▶ **Task goal**: Only these lines of the data below are wanted: the one with "LIGHT pin OUT: D12 -> A2", the one with "RADIO3 pin GND: GND -> none", and any lines between them, each repeated exactly.

▶ **Excerpts from a dataset**:
::::::
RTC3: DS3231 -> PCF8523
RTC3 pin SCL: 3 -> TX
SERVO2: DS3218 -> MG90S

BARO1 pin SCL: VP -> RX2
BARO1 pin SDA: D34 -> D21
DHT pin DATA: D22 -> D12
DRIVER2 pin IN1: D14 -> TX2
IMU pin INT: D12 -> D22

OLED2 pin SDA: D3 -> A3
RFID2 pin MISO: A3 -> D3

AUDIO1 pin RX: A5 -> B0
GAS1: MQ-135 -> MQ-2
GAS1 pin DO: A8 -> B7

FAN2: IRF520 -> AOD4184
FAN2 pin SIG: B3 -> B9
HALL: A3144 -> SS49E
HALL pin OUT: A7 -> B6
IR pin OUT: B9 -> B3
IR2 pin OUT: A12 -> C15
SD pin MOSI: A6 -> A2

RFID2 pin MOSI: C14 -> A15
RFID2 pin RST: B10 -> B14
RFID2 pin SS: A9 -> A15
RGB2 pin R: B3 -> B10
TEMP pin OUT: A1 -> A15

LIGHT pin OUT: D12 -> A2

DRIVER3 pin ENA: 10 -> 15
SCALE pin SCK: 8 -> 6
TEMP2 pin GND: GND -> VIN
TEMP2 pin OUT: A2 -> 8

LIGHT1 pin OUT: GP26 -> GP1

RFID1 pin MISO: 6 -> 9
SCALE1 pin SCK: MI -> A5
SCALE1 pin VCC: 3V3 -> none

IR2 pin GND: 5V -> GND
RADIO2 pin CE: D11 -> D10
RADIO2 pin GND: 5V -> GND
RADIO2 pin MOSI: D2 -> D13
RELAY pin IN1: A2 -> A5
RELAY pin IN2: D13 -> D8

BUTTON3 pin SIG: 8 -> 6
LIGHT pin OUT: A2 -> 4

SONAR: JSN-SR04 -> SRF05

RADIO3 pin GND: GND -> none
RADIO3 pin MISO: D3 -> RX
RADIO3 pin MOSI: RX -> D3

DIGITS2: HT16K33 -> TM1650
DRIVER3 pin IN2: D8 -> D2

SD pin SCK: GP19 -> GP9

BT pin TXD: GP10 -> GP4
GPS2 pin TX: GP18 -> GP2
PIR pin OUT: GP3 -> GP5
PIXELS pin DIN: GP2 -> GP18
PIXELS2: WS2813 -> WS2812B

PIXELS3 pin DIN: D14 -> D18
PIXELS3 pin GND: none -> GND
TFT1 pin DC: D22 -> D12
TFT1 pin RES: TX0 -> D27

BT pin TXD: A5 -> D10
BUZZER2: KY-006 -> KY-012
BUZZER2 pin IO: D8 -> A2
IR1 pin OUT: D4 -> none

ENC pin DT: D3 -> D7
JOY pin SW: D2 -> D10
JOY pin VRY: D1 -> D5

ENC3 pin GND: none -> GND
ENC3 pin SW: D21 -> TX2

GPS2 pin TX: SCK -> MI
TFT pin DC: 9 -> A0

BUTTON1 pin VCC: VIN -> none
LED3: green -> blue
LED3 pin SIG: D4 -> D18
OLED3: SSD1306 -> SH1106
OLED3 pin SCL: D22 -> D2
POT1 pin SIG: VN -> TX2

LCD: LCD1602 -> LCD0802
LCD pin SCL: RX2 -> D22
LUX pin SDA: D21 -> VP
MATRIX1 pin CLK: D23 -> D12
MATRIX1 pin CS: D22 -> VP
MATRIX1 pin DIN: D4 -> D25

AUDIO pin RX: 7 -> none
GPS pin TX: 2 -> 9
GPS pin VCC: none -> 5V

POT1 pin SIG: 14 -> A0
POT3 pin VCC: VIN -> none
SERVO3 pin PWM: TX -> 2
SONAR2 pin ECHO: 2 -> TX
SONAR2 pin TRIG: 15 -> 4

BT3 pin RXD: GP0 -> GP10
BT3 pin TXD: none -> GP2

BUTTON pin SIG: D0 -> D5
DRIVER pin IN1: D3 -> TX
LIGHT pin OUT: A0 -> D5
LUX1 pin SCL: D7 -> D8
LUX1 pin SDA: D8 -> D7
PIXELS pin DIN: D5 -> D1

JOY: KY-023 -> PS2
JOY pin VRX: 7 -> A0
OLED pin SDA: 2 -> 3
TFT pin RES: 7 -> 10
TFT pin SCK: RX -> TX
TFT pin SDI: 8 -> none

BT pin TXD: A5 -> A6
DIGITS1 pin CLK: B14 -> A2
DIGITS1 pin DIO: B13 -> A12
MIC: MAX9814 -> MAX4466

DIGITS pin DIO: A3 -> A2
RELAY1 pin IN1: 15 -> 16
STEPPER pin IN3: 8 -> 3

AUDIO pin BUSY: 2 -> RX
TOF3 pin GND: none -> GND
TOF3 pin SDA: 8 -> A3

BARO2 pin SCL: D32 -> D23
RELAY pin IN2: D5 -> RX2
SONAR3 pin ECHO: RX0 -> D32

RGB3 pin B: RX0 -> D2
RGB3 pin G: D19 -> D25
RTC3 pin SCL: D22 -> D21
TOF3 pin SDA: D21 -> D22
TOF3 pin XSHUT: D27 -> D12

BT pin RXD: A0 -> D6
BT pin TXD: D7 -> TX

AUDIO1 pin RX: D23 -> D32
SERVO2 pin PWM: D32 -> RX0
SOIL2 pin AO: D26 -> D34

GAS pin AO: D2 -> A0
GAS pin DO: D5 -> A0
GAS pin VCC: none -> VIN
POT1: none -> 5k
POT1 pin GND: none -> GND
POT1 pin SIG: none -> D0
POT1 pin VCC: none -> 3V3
::::::
▶ **Answer below**:
LIGHT pin OUT: D12 -> A2

DRIVER3 pin ENA: 10 -> 15
SCALE pin SCK: 8 -> 6
TEMP2 pin GND: GND -> VIN
TEMP2 pin OUT: A2 -> 8

LIGHT1 pin OUT: GP26 -> GP1

RFID1 pin MISO: 6 -> 9
SCALE1 pin SCK: MI -> A5
SCALE1 pin VCC: 3V3 -> none

IR2 pin GND: 5V -> GND
RADIO2 pin CE: D11 -> D10
RADIO2 pin GND: 5V -> GND
RADIO2 pin MOSI: D2 -> D13
RELAY pin IN1: A2 -> A5
RELAY pin IN2: D13 -> D8

BUTTON3 pin SIG: 8 -> 6
LIGHT pin OUT: A2 -> 4

SONAR: JSN-SR04 -> SRF05

RADIO3 pin GND: GND -> none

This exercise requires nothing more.